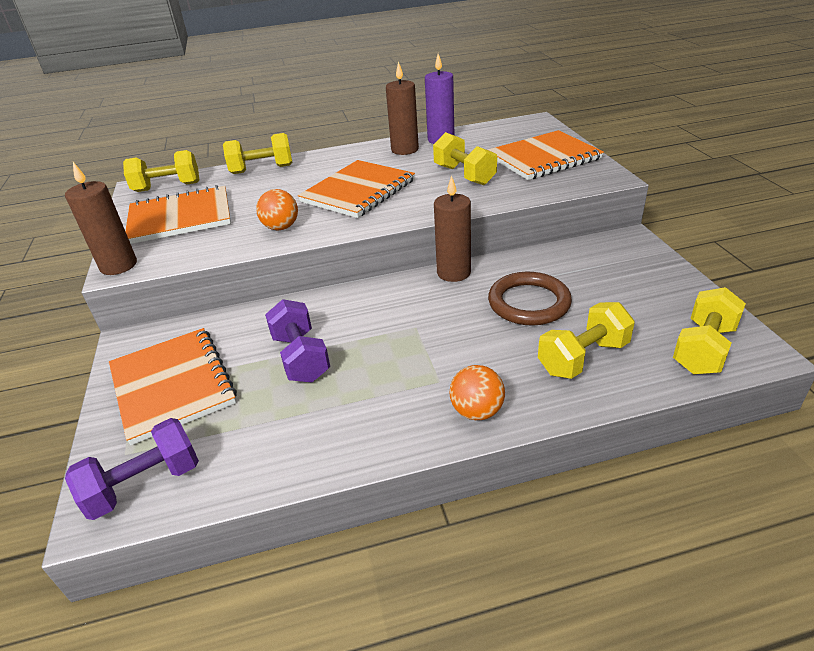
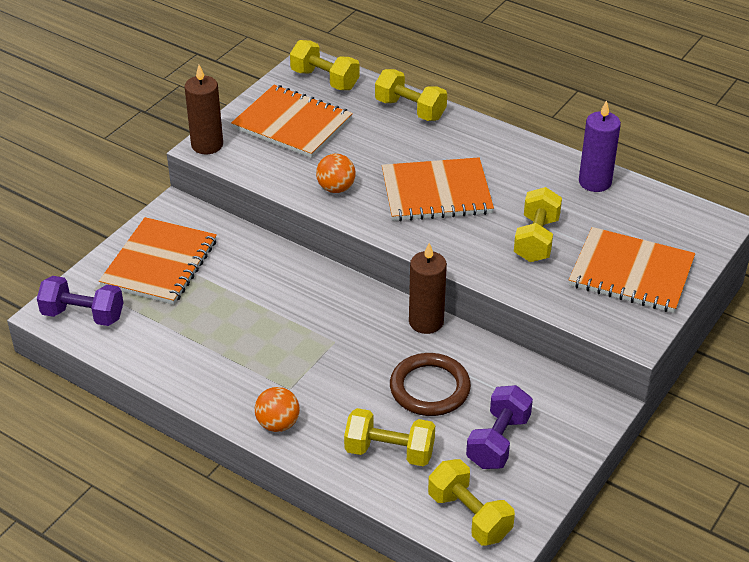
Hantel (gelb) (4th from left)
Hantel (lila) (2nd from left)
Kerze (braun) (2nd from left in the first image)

▬▬▬

Would you return all of the data above word for word, omitting every picture?

Hantel (gelb) (4th from left)
Hantel (lila) (2nd from left)
Kerze (braun) (2nd from left in the first image)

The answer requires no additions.